With images removed, transcribe each record exactly as it appears.

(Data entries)
******************************

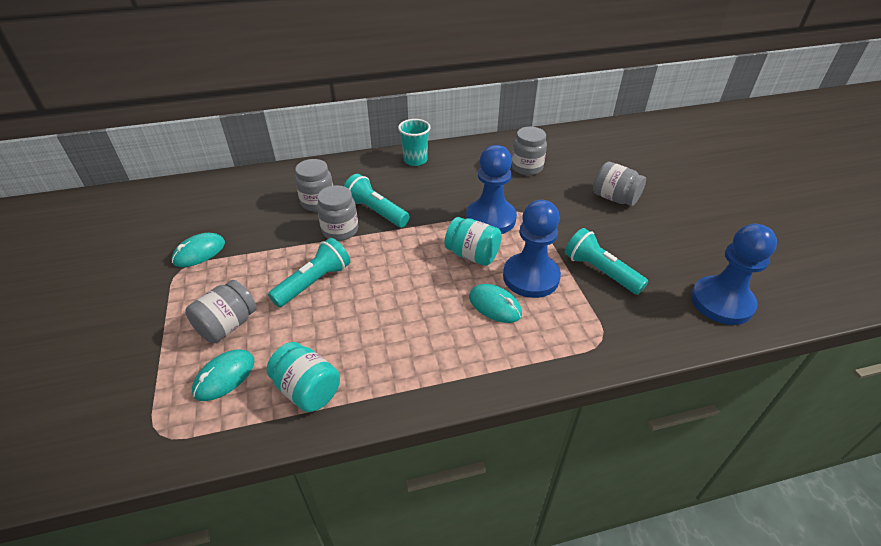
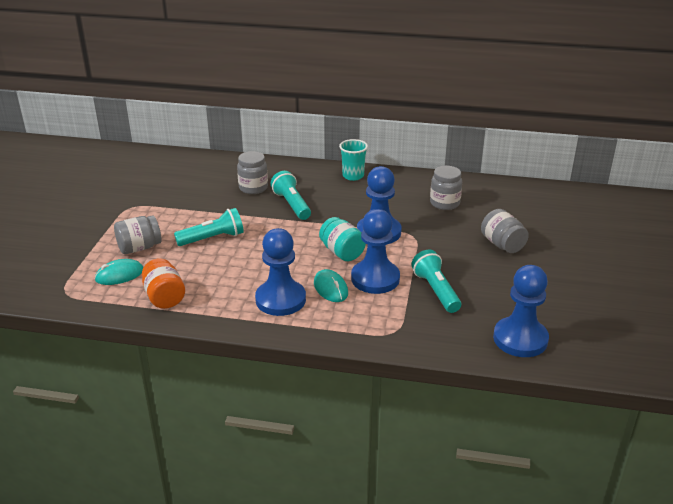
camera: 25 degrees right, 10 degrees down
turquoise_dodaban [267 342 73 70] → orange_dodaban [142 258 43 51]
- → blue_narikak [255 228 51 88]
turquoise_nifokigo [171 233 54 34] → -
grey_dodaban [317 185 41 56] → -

******************************

EXERCISE RESPONSE.
camera: 25 degrees right, 10 degrees down
turquoise_dodaban [267 342 73 70] → orange_dodaban [142 258 43 51]
- → blue_narikak [255 228 51 88]
turquoise_nifokigo [171 233 54 34] → -
grey_dodaban [317 185 41 56] → -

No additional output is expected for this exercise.